WHAT THE TASK ASKS
For each line below that includes the word "blue", make a copy.

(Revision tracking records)
========

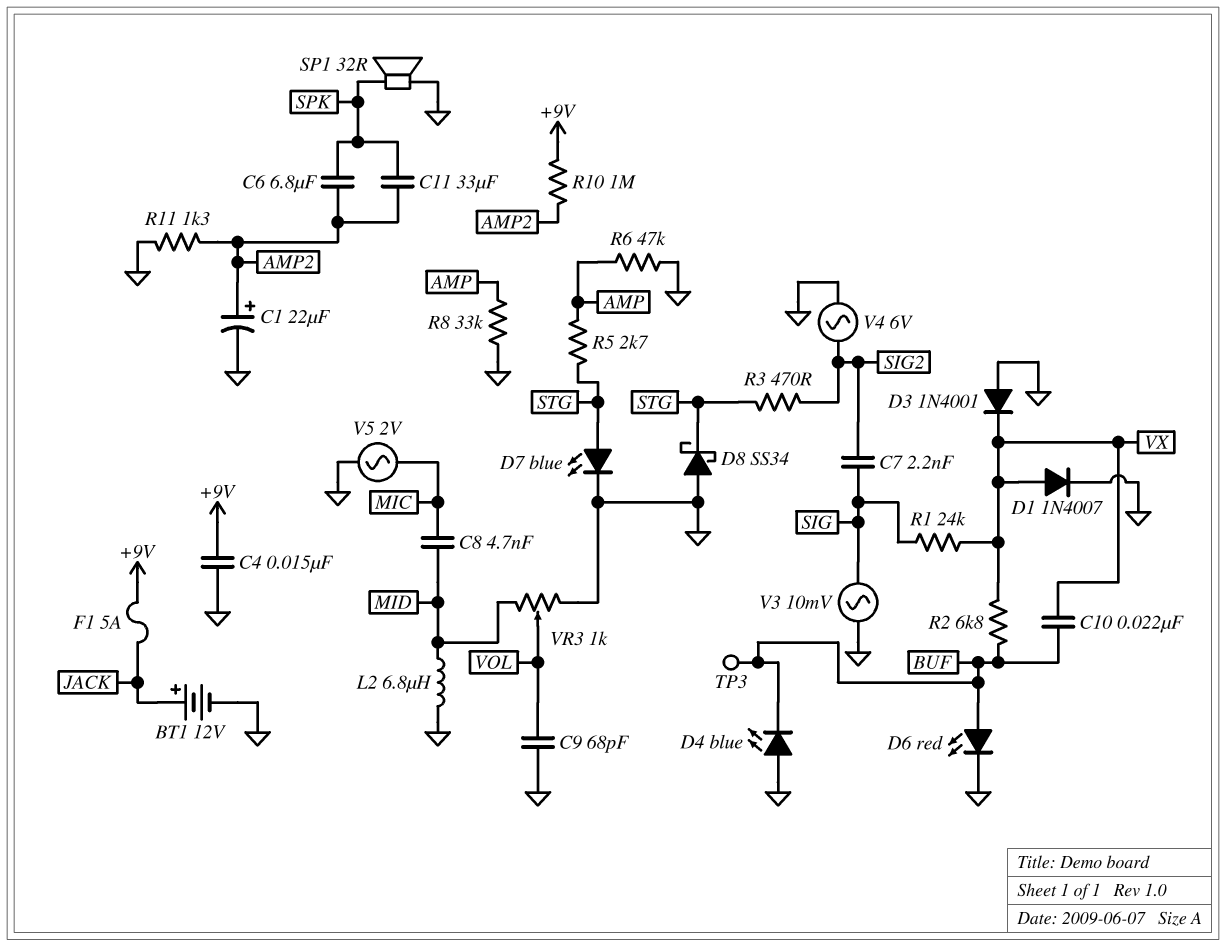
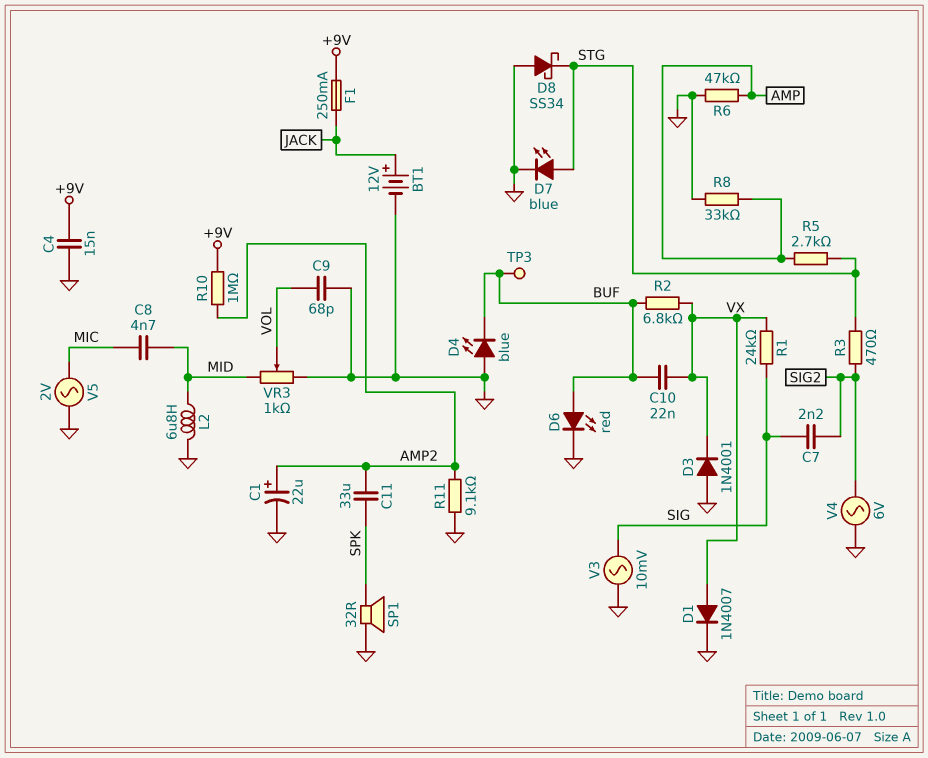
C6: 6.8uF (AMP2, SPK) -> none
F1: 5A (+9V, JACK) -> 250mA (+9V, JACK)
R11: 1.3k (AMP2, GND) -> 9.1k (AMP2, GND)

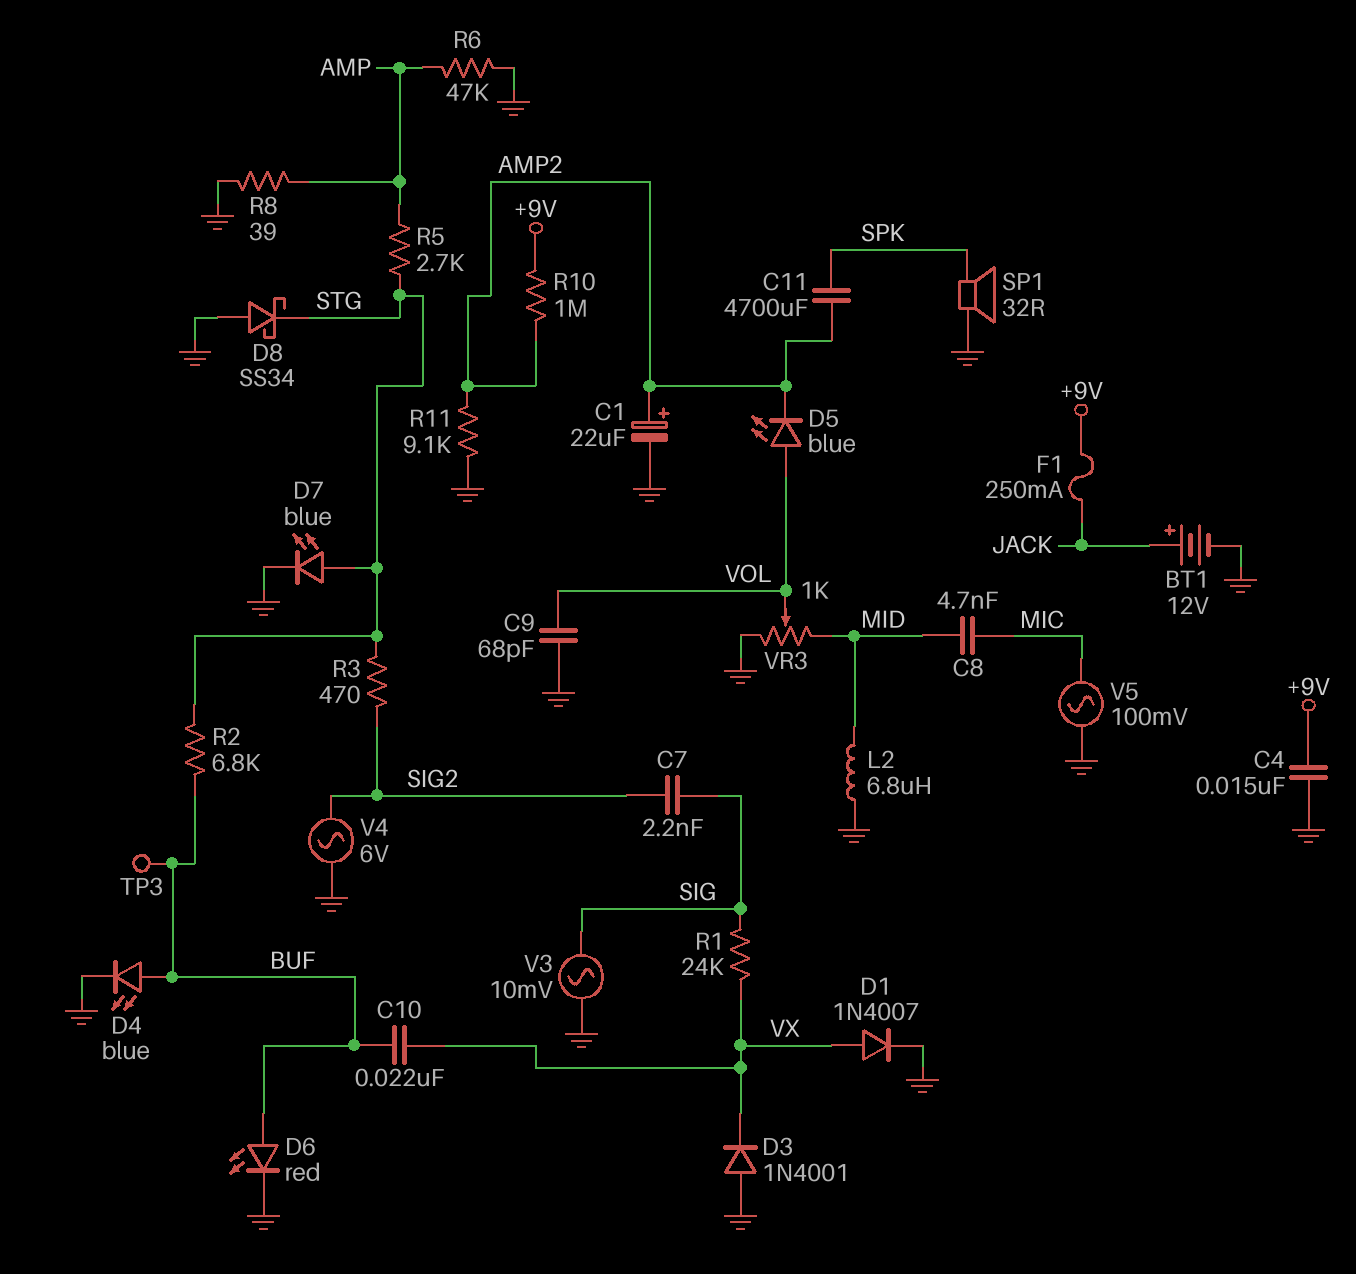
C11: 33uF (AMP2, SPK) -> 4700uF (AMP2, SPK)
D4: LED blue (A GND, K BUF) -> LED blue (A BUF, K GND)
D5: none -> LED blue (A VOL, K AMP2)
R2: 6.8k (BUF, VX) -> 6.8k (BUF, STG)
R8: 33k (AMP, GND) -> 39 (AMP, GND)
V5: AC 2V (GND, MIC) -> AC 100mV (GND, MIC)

========

RESULT OF THIS TASK
D4: LED blue (A GND, K BUF) -> LED blue (A BUF, K GND)
D5: none -> LED blue (A VOL, K AMP2)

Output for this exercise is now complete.